> **Exercise directions**: Retype nothing except the lines below from the one with "blue dice [572,175,622,225]" through the one with "purple dumbbell [273,279,335,317]", exactly, with images left out.

> **Information provided**:
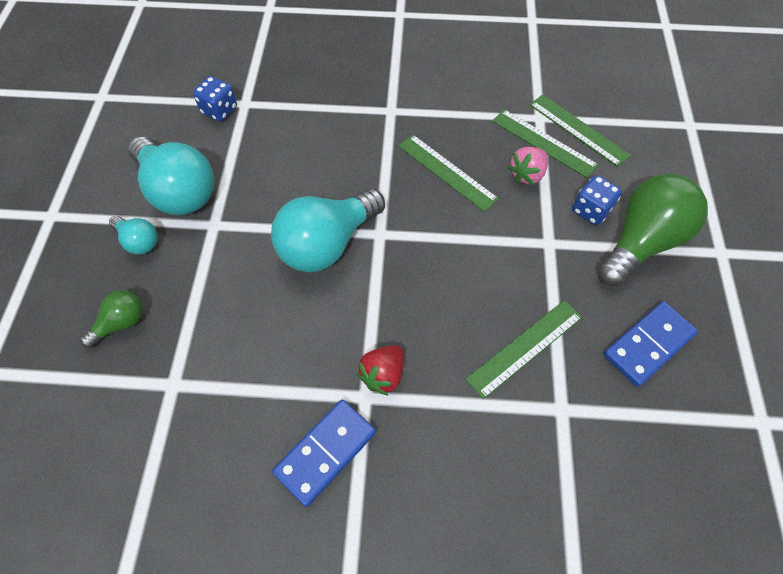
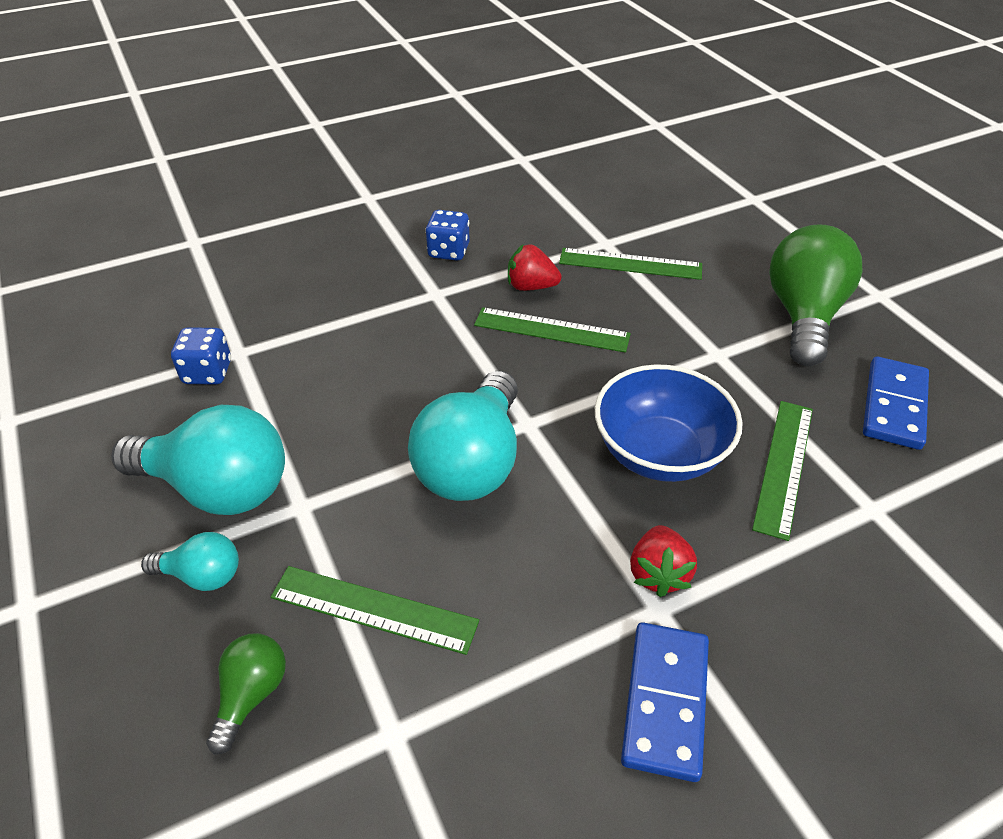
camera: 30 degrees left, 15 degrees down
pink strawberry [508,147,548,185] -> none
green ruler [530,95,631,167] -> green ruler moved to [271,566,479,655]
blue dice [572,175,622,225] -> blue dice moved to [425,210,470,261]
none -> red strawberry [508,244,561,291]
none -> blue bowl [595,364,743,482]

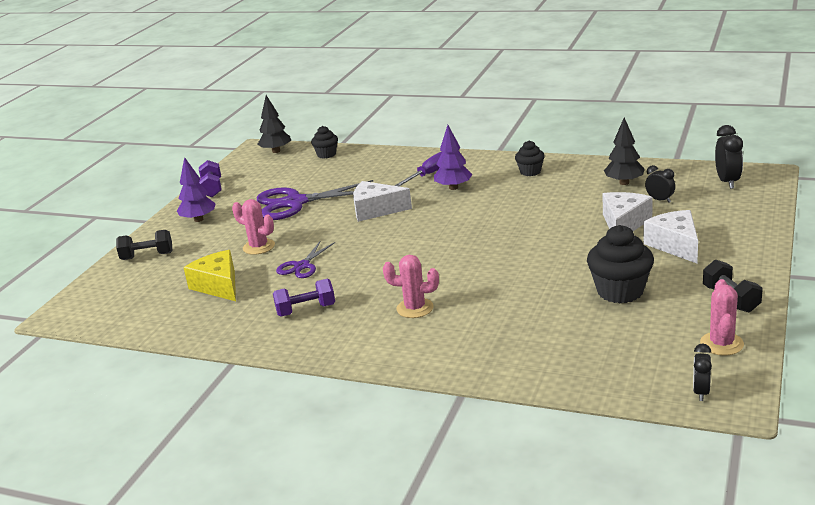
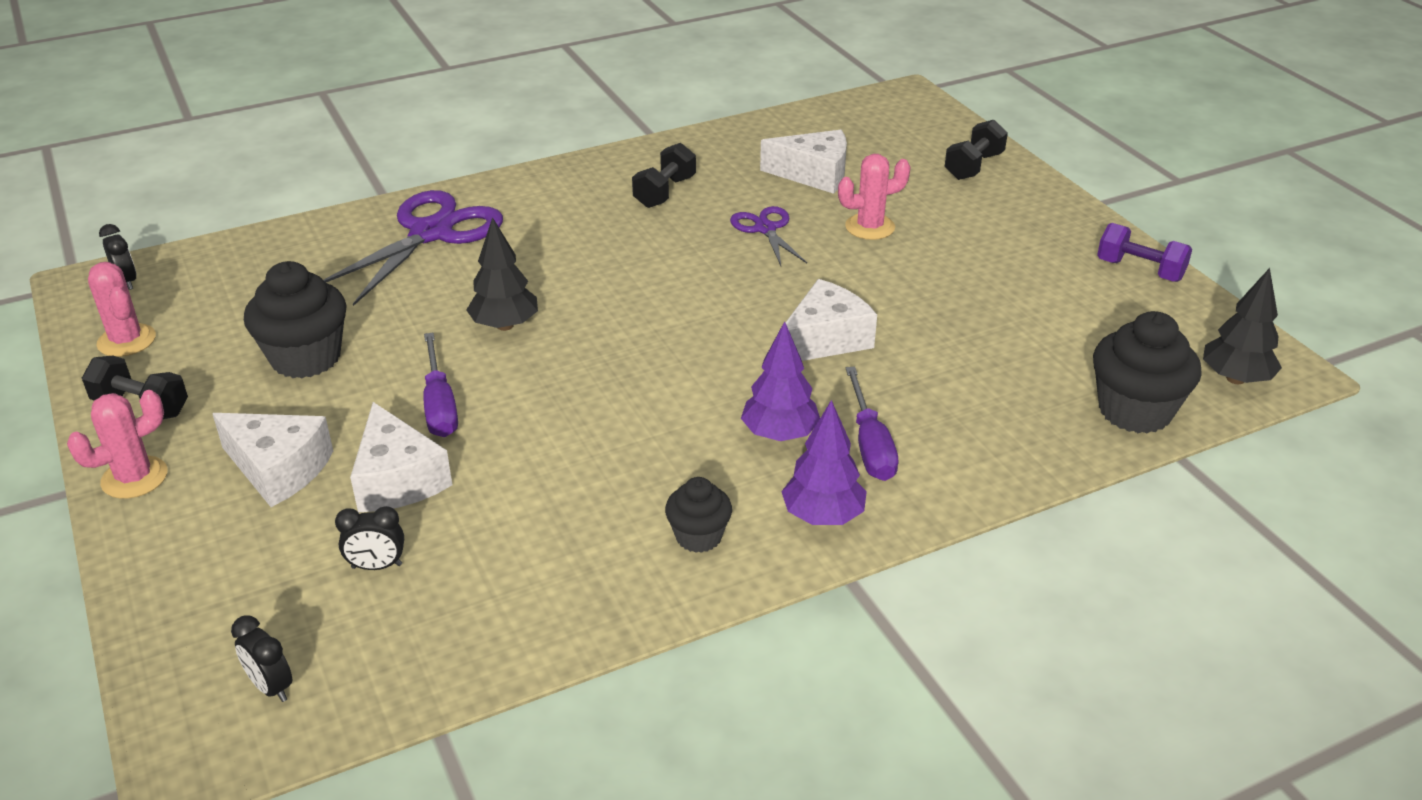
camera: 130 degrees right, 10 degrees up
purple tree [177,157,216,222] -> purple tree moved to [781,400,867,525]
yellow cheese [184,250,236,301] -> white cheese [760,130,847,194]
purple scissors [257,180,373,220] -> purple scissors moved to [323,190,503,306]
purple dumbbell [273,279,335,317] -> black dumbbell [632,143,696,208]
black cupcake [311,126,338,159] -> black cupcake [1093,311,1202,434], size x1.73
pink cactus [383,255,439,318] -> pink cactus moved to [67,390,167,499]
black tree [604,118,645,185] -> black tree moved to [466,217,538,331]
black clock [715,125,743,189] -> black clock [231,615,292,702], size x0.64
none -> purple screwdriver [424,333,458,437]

> **The answer**:
blue dice [572,175,622,225] -> blue dice moved to [425,210,470,261]
none -> red strawberry [508,244,561,291]
none -> blue bowl [595,364,743,482]

camera: 130 degrees right, 10 degrees up
purple tree [177,157,216,222] -> purple tree moved to [781,400,867,525]
yellow cheese [184,250,236,301] -> white cheese [760,130,847,194]
purple scissors [257,180,373,220] -> purple scissors moved to [323,190,503,306]
purple dumbbell [273,279,335,317] -> black dumbbell [632,143,696,208]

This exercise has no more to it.